**What is asked:** Copy the records below, starting with the line containing "white cross: moved 115 px right" and continuing through the final line of the records. Leave out the pictures.

··· Records to use

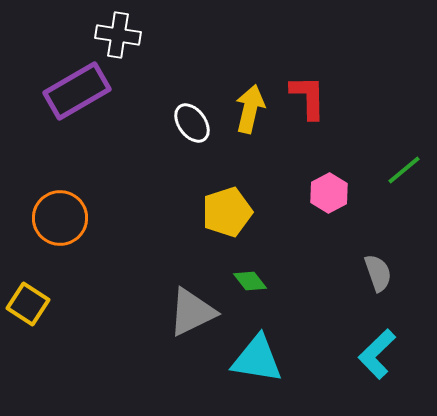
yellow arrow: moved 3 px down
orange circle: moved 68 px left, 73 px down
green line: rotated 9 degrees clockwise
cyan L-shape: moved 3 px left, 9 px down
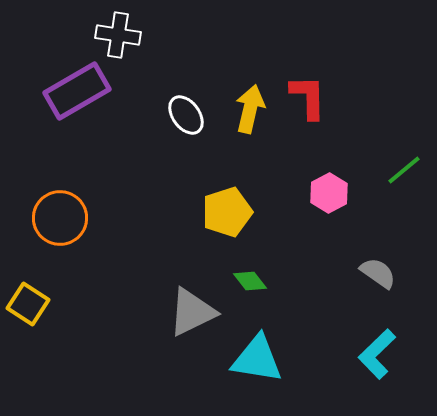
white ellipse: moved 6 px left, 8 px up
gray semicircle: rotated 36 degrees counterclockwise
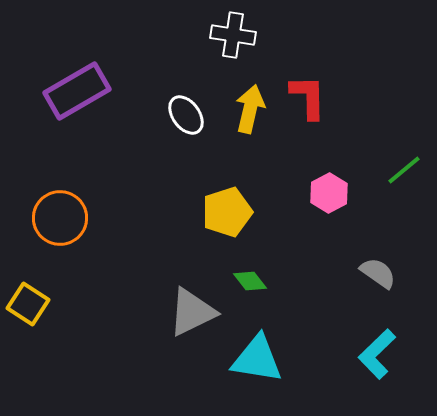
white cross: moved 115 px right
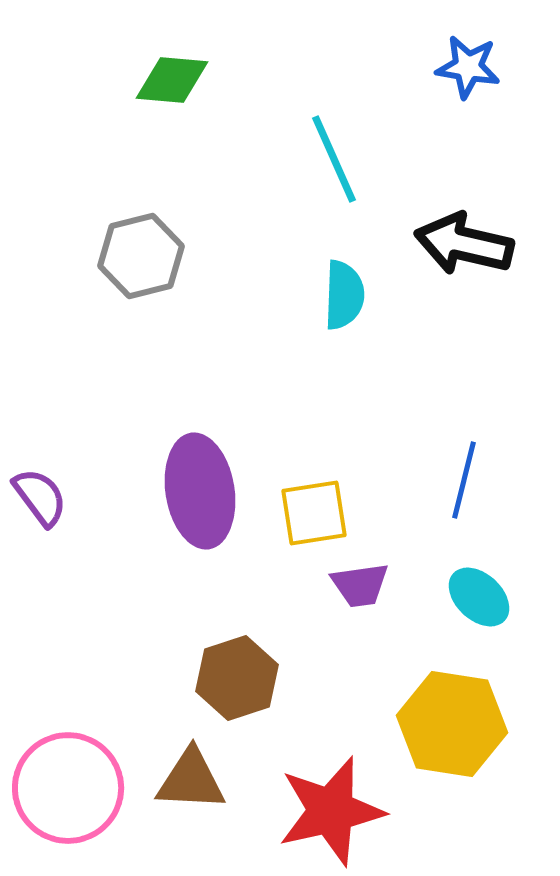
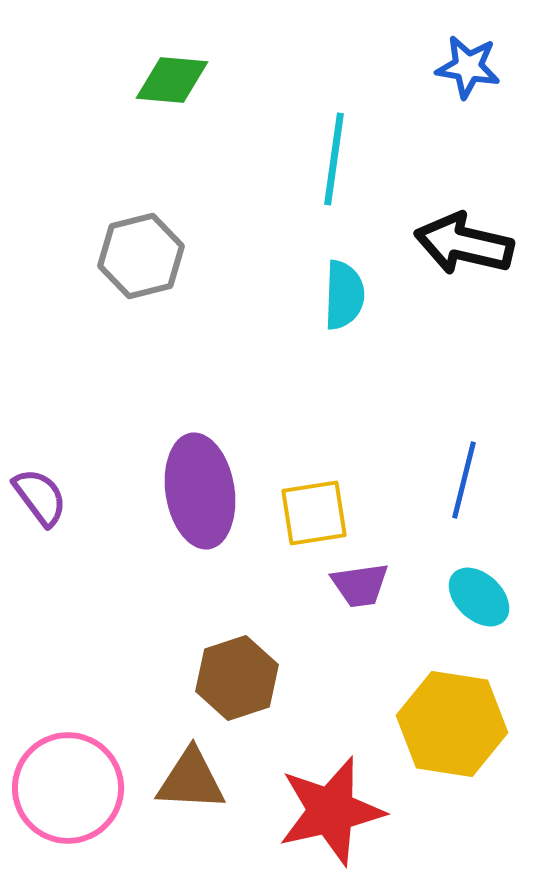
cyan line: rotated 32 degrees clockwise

······

**Answer below:**
white cross: moved 115 px right
cyan line: rotated 32 degrees clockwise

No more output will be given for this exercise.